### ACTIVITY:
What you return must be an exact copy of the lines in the listing below between the line holding "(532, 237) = (400, 98): brown" and the line holding "(96, 451) = (514, 541): none -> red boat", inclusive, and nothing more.
[RECORDS FOR PROCESSING Boundary: Start]
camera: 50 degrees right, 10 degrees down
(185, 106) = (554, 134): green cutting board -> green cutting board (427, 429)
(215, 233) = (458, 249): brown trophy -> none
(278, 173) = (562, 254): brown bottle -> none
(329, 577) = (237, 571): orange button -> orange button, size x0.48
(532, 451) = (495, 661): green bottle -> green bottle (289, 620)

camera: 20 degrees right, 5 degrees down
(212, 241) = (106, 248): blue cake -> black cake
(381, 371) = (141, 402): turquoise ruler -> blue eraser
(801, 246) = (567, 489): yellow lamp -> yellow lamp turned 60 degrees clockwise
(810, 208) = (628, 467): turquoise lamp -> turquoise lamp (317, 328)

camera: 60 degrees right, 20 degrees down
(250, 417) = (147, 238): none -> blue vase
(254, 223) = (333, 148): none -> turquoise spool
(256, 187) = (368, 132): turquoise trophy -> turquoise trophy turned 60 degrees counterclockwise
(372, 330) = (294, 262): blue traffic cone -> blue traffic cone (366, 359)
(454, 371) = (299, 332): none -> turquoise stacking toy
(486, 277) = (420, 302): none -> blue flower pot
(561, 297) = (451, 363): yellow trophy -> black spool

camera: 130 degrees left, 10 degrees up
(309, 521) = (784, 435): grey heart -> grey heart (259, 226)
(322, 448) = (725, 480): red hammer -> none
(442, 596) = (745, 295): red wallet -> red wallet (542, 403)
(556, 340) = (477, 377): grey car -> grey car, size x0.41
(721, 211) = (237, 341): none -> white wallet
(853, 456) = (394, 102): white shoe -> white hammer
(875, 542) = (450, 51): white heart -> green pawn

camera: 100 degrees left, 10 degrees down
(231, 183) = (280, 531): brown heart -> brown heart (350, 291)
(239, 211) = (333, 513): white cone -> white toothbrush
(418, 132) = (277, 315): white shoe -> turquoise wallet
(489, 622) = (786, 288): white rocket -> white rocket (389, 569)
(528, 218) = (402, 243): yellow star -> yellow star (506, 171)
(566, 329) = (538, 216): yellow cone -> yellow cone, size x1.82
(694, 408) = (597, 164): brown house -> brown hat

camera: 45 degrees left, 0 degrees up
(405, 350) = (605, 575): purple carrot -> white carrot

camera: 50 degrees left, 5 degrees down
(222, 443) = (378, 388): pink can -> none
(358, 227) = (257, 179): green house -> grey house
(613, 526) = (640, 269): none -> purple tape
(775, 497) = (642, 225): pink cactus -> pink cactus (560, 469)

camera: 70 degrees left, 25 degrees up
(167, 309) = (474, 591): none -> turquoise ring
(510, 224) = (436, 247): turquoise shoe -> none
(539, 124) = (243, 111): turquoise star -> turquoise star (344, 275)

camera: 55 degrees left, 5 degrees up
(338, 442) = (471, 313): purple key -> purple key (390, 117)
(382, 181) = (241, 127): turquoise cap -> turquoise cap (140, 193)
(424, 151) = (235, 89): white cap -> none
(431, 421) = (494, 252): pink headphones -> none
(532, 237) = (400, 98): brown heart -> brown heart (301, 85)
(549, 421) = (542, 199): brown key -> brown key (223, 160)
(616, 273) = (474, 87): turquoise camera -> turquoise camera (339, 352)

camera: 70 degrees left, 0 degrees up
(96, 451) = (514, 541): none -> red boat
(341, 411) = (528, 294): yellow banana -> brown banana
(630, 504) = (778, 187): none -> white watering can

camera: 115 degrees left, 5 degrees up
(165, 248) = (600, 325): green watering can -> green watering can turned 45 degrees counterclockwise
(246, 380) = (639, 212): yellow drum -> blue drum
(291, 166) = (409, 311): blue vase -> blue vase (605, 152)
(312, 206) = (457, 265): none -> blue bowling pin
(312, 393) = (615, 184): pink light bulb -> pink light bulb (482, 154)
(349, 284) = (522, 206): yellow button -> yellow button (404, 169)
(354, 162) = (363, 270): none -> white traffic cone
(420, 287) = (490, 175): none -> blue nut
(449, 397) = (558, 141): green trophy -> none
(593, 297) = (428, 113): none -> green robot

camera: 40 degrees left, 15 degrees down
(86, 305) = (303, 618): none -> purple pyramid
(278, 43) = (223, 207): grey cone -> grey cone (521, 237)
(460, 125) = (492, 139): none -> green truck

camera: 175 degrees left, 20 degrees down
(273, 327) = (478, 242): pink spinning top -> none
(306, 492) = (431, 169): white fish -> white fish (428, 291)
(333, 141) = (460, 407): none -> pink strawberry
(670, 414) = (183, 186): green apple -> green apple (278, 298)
[RECORDS FOR PROCESSING Boundary: End]
### OUTPUT BELOW:
(532, 237) = (400, 98): brown heart -> brown heart (301, 85)
(549, 421) = (542, 199): brown key -> brown key (223, 160)
(616, 273) = (474, 87): turquoise camera -> turquoise camera (339, 352)

camera: 70 degrees left, 0 degrees up
(96, 451) = (514, 541): none -> red boat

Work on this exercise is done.